# Records from a dataset
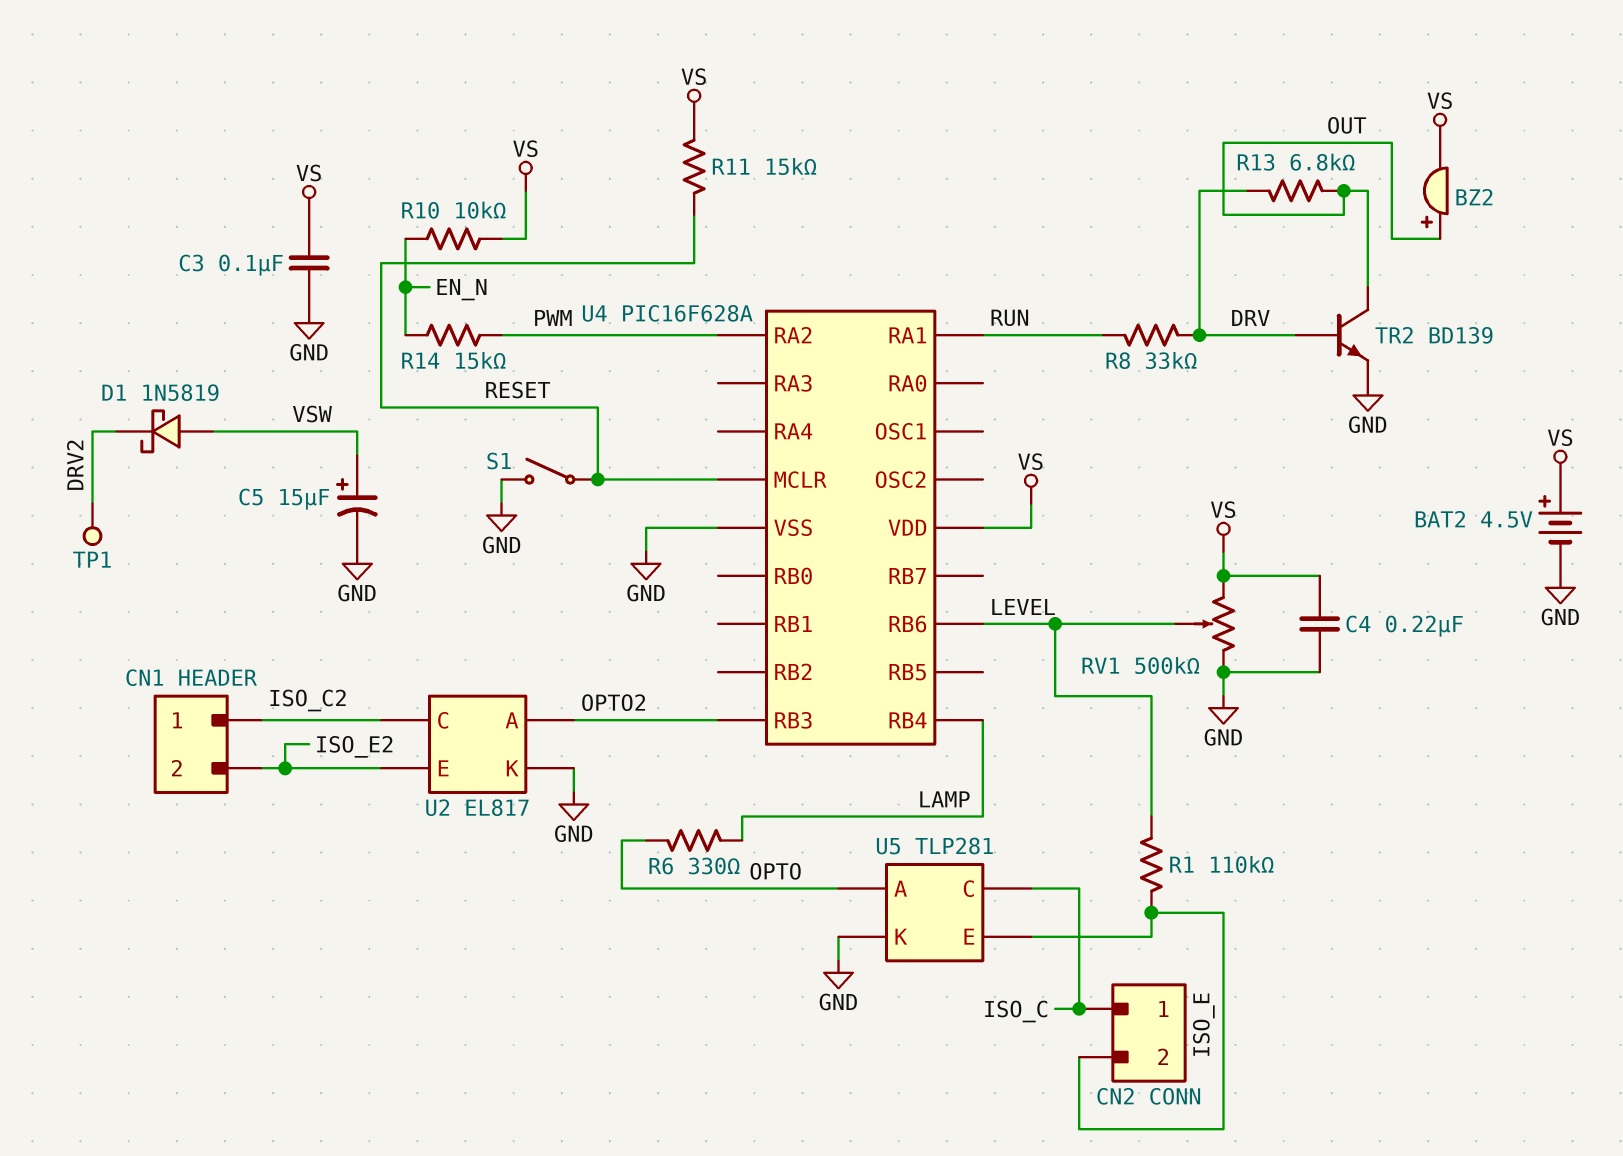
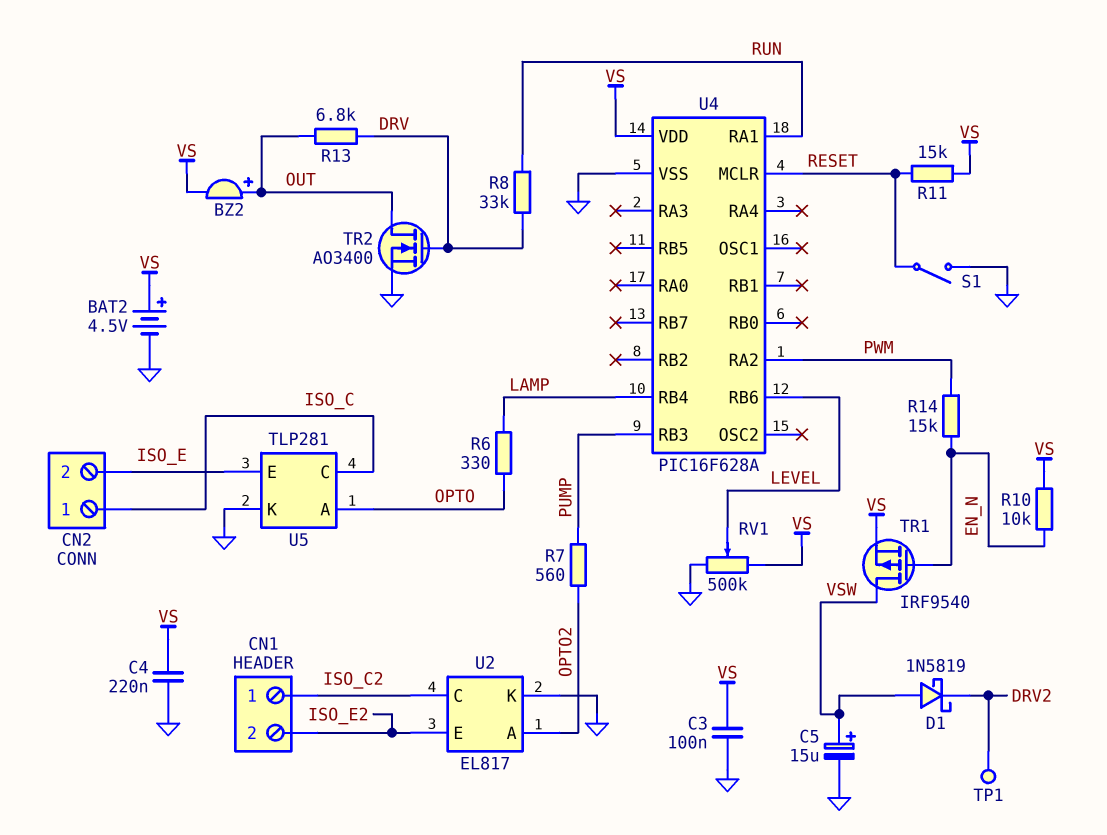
R1: 110k (ISO_E, LEVEL) -> none
R7: none -> 560 (OPTO2, PUMP)
TR1: none -> PMOS IRF9540 (G EN_N, D VSW, S VS)
TR2: NPN BD139 (B DRV, C OUT, E GND) -> NMOS AO3400 (G DRV, D OUT, S GND)
U4 pin RB3: OPTO2 -> PUMP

# Task brief
Retype the lines above without alteration. The first is the one containing "TR2: NPN BD139", and the last is the final line of the data.

# Reply
TR2: NPN BD139 (B DRV, C OUT, E GND) -> NMOS AO3400 (G DRV, D OUT, S GND)
U4 pin RB3: OPTO2 -> PUMP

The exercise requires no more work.